• **Exercise brief**
Using the data that follows, give again word for word the lines between the one holding "purple goblet [34,391,180,537]" and the one holding "orange plate [179,320,286,381]", inclusive. Omit the pictures.
:: Data in this exercise
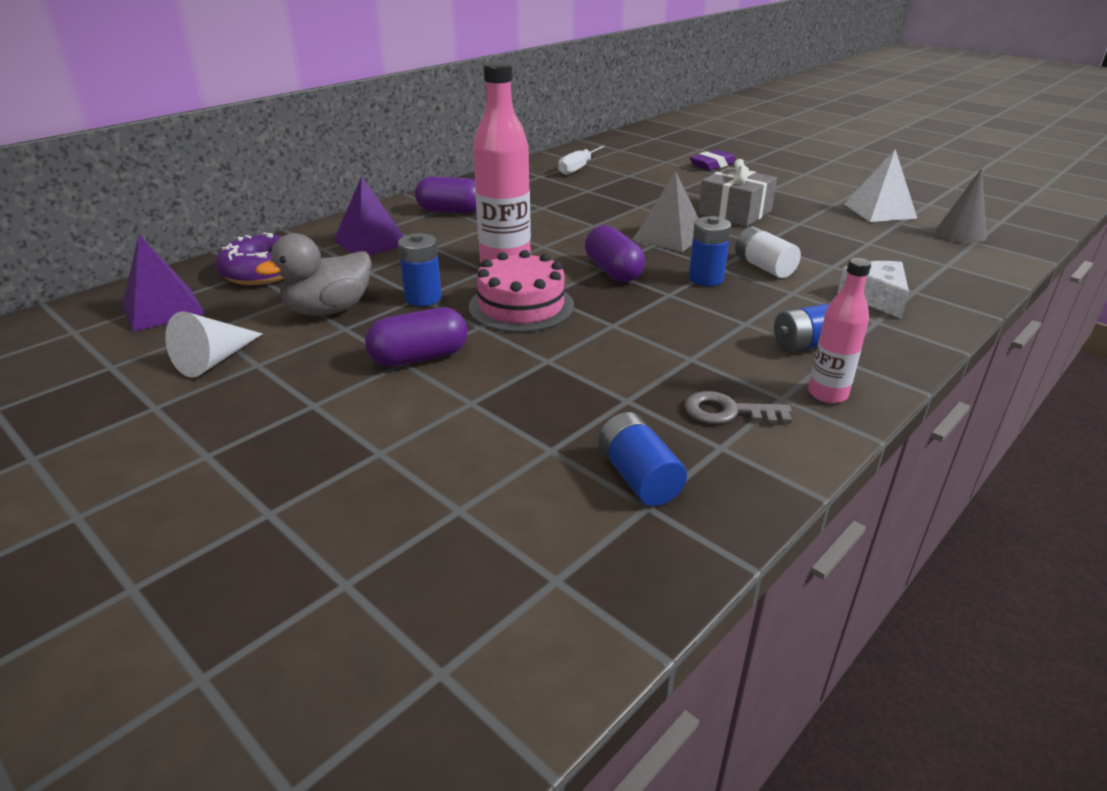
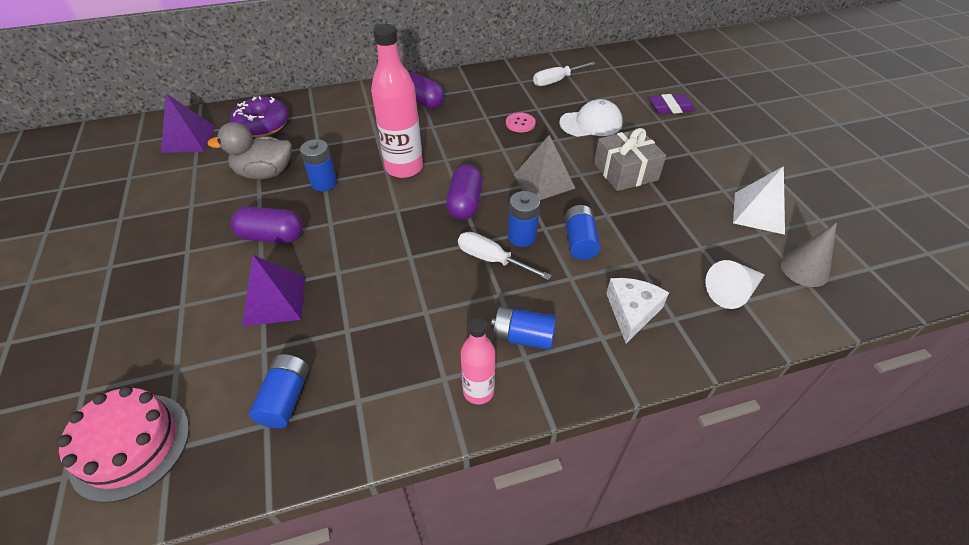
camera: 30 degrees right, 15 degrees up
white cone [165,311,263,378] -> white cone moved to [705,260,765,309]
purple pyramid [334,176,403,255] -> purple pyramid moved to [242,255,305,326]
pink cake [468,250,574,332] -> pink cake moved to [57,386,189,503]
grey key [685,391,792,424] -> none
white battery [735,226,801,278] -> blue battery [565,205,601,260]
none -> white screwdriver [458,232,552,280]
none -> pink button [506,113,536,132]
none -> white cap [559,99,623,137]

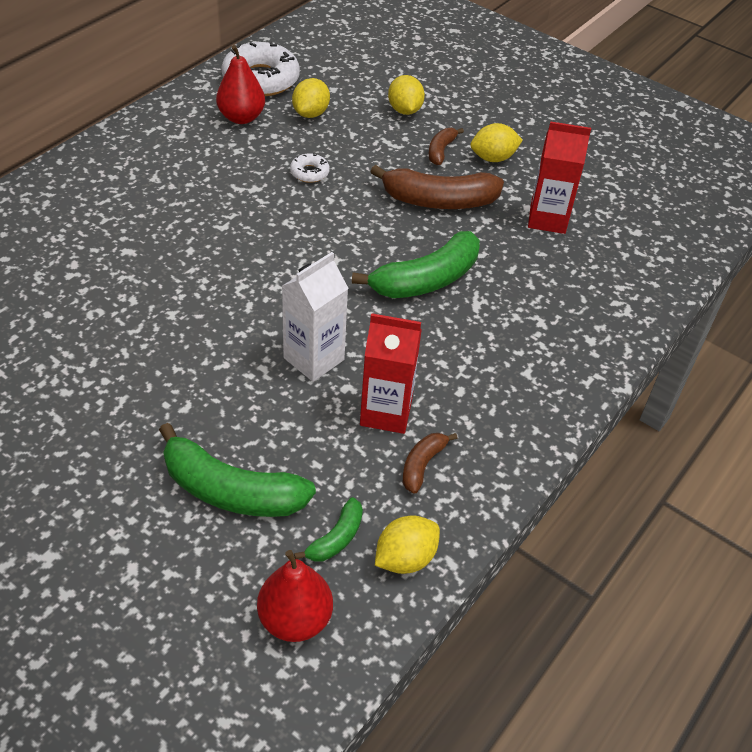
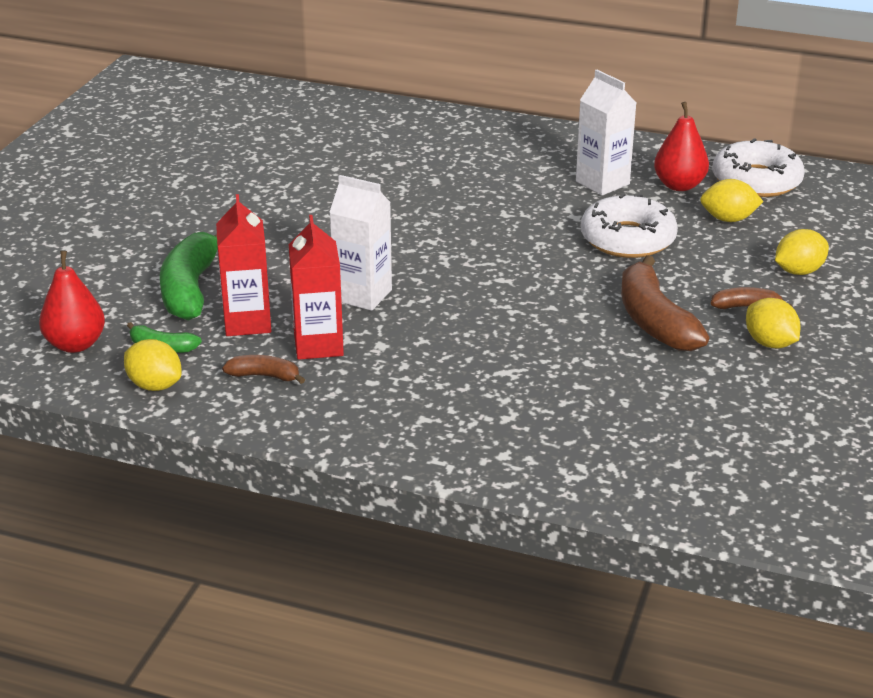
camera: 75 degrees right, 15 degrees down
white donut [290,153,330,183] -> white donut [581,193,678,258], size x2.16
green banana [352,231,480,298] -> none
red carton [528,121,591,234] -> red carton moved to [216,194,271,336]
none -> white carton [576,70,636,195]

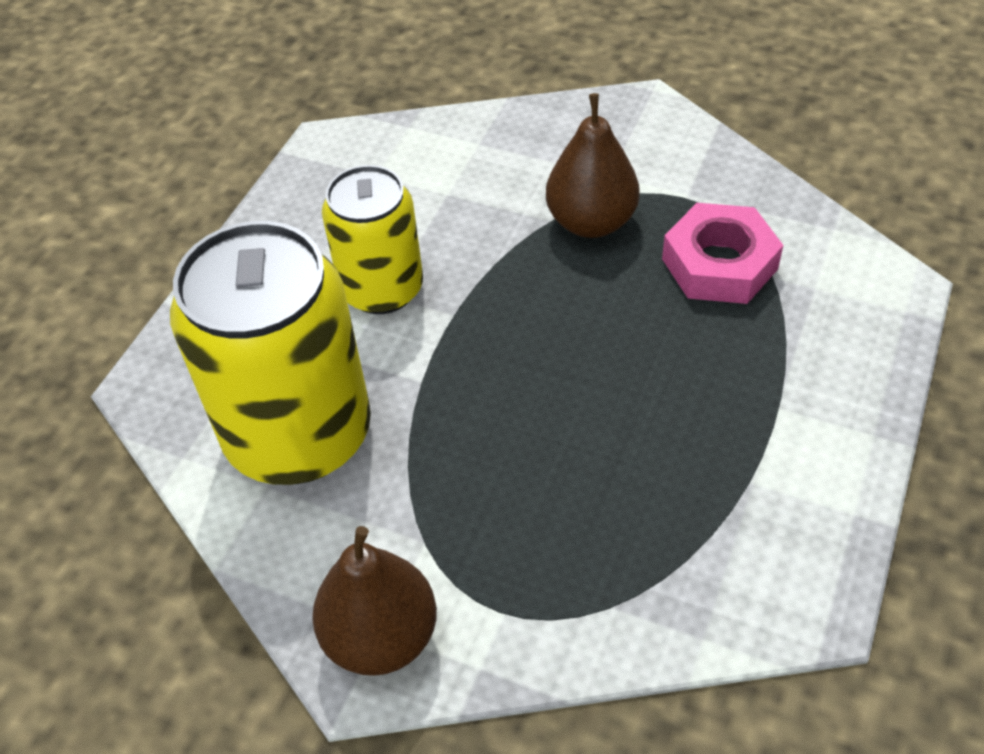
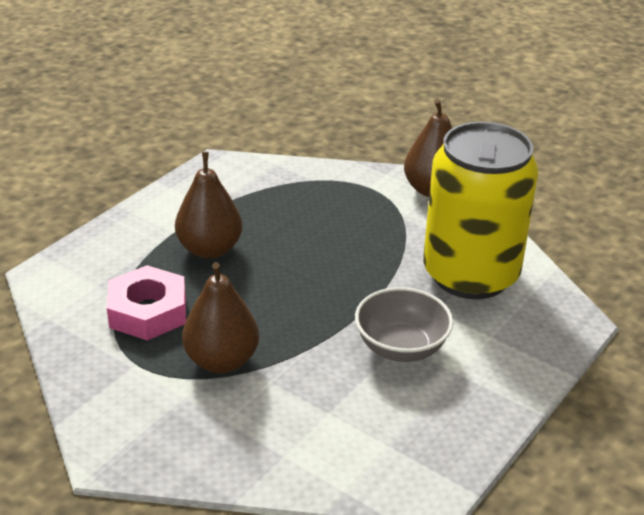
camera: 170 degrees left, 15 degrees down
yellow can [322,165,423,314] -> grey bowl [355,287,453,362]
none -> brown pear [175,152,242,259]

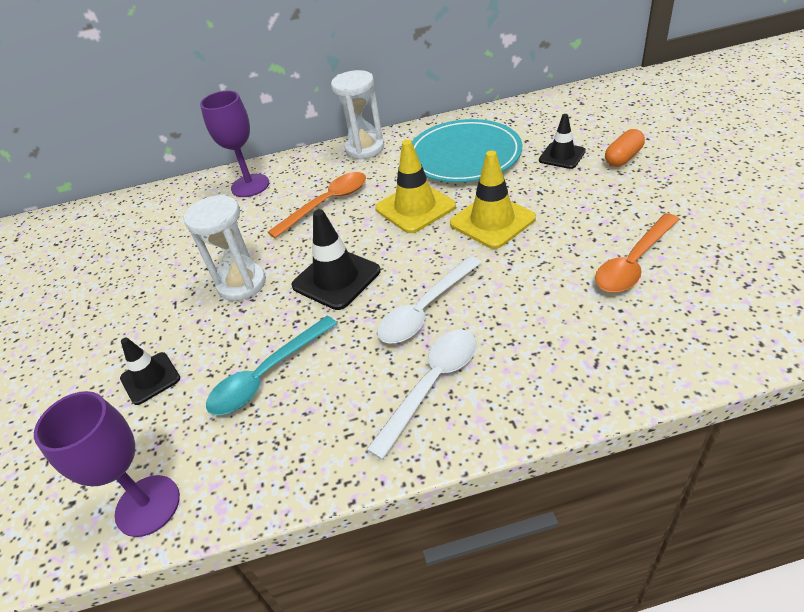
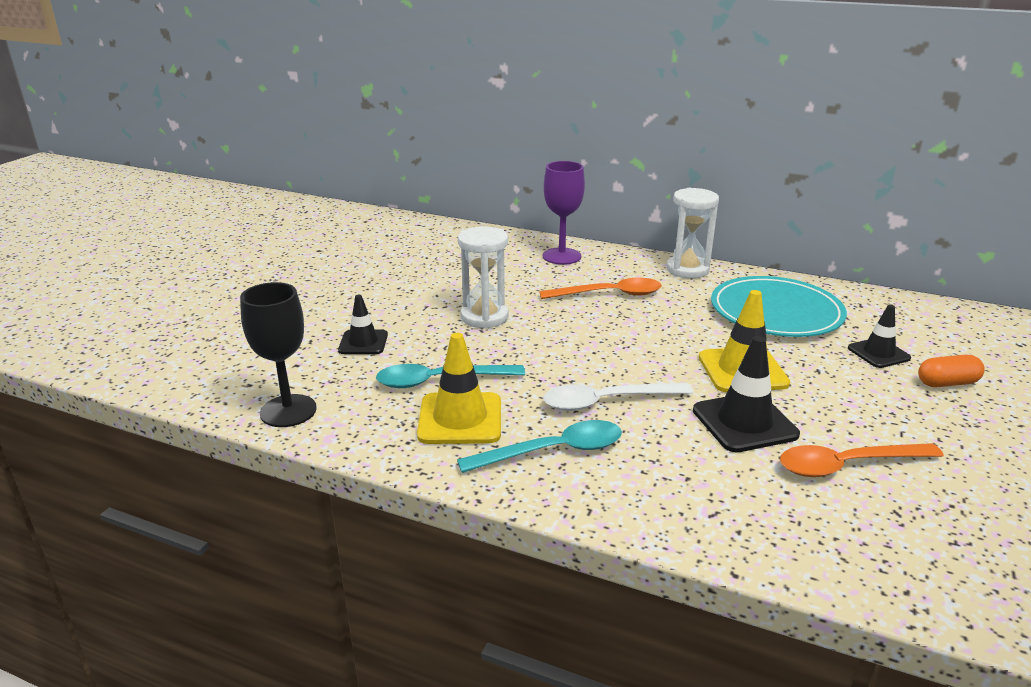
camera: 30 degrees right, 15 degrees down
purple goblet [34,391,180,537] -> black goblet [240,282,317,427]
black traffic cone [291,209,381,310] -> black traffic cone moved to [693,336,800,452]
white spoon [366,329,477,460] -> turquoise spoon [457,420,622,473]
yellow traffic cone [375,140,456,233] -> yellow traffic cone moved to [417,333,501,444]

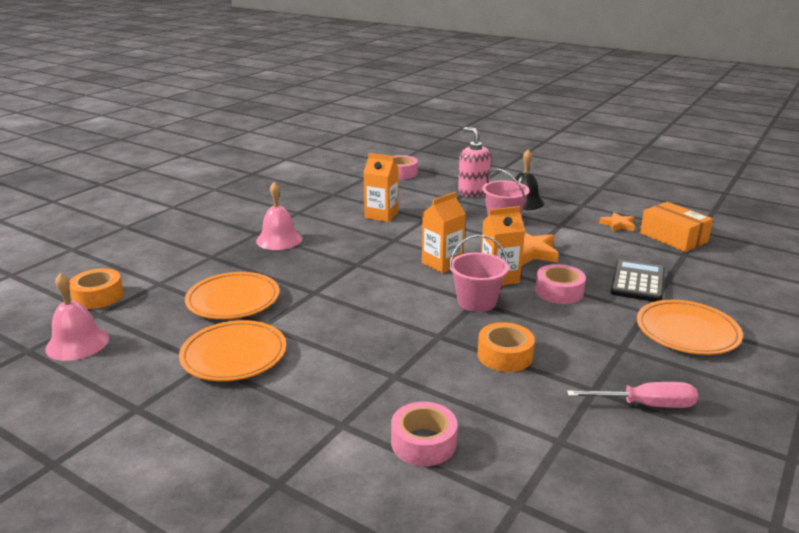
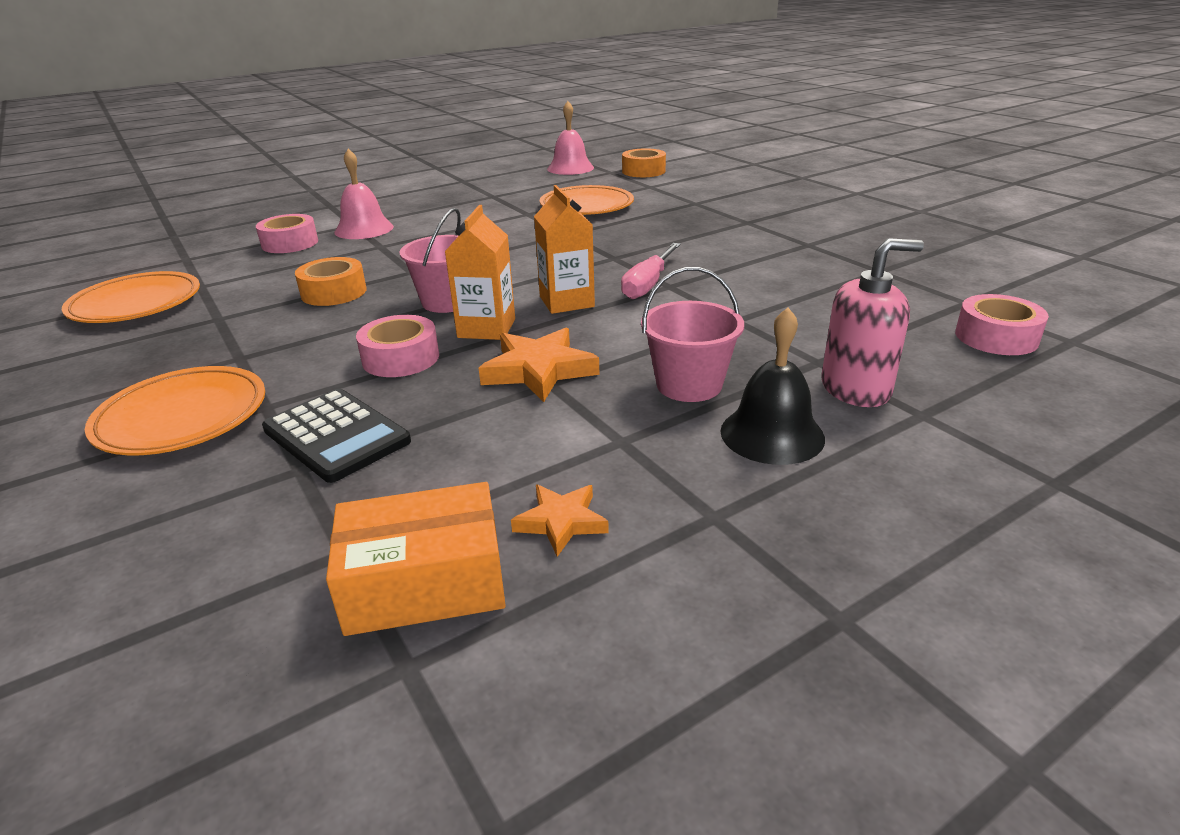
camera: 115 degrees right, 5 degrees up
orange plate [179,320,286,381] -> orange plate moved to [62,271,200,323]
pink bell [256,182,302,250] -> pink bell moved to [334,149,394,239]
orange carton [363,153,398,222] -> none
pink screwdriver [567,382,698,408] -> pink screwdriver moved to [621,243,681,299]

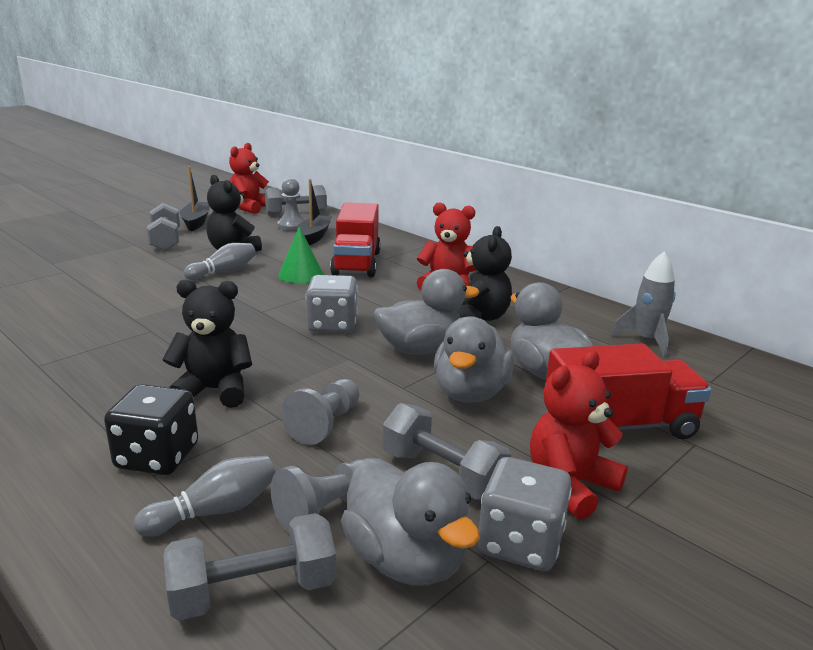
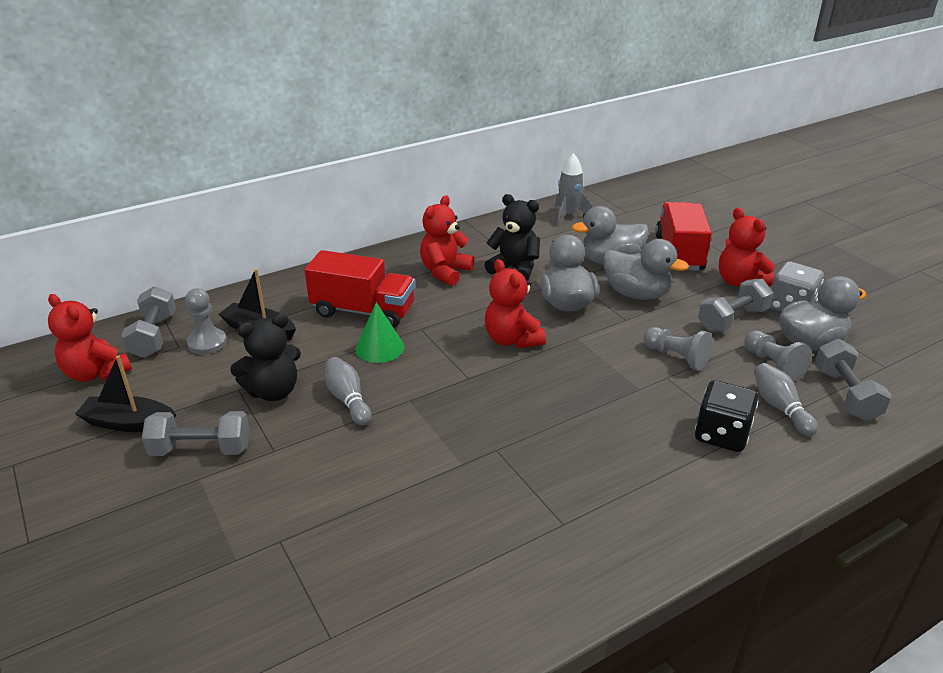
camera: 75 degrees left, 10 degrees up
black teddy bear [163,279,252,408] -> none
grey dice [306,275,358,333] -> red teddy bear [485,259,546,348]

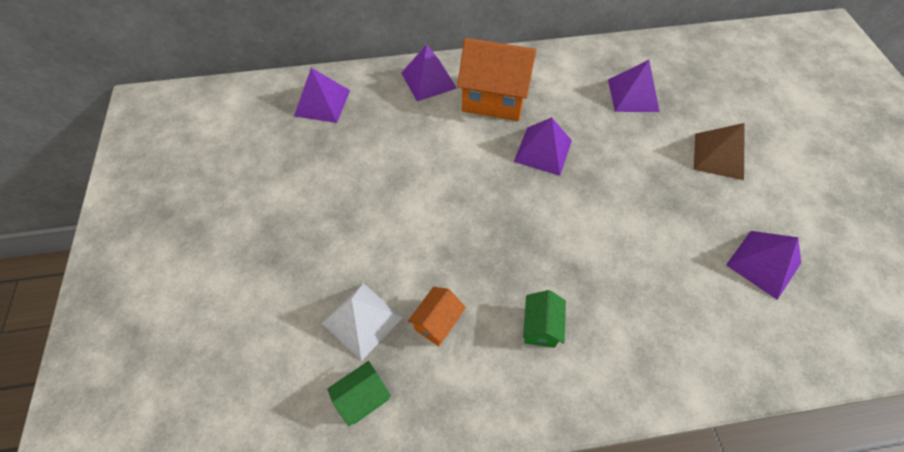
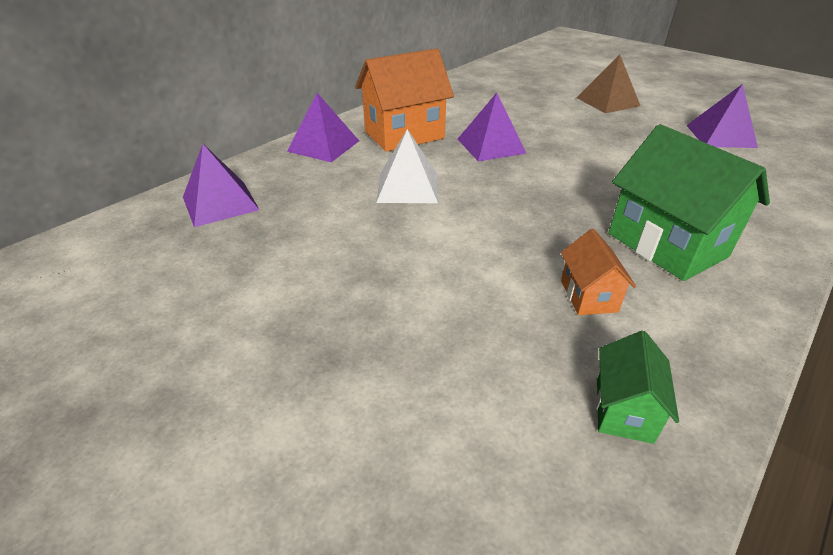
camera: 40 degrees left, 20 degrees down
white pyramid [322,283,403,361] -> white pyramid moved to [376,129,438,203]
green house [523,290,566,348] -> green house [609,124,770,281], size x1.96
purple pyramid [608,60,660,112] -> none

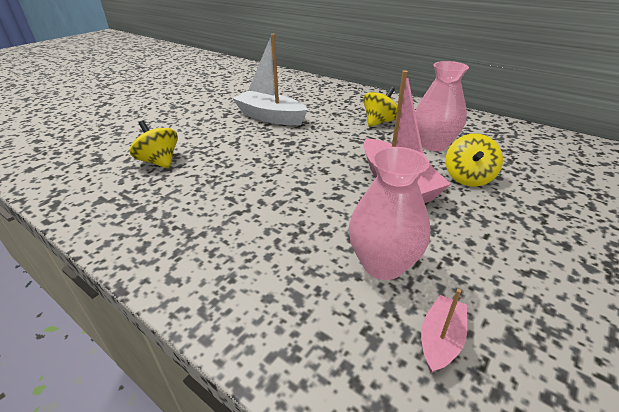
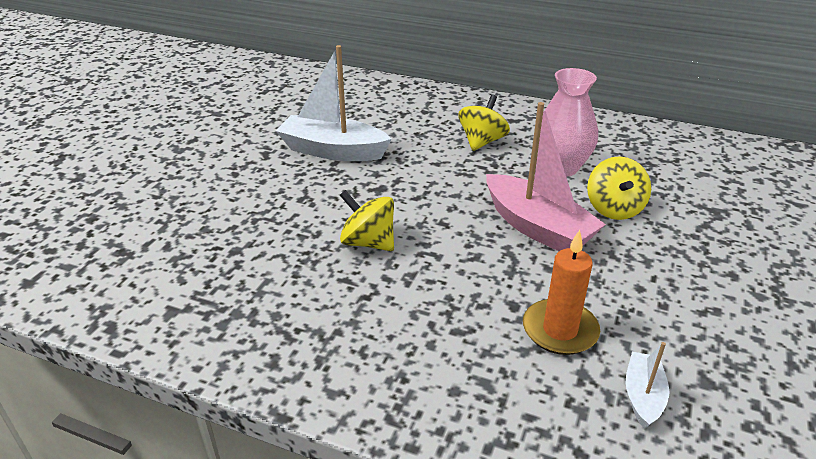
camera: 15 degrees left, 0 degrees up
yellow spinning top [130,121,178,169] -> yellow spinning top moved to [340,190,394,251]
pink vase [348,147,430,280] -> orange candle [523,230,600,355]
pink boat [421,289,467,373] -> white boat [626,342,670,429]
::::
• **Response to this task**
purple goblet [34,391,180,537] -> black goblet [240,282,317,427]
black traffic cone [291,209,381,310] -> black traffic cone moved to [693,336,800,452]
white spoon [366,329,477,460] -> turquoise spoon [457,420,622,473]
yellow traffic cone [375,140,456,233] -> yellow traffic cone moved to [417,333,501,444]

camera: 115 degrees right, 5 degrees up
orange plate [179,320,286,381] -> orange plate moved to [62,271,200,323]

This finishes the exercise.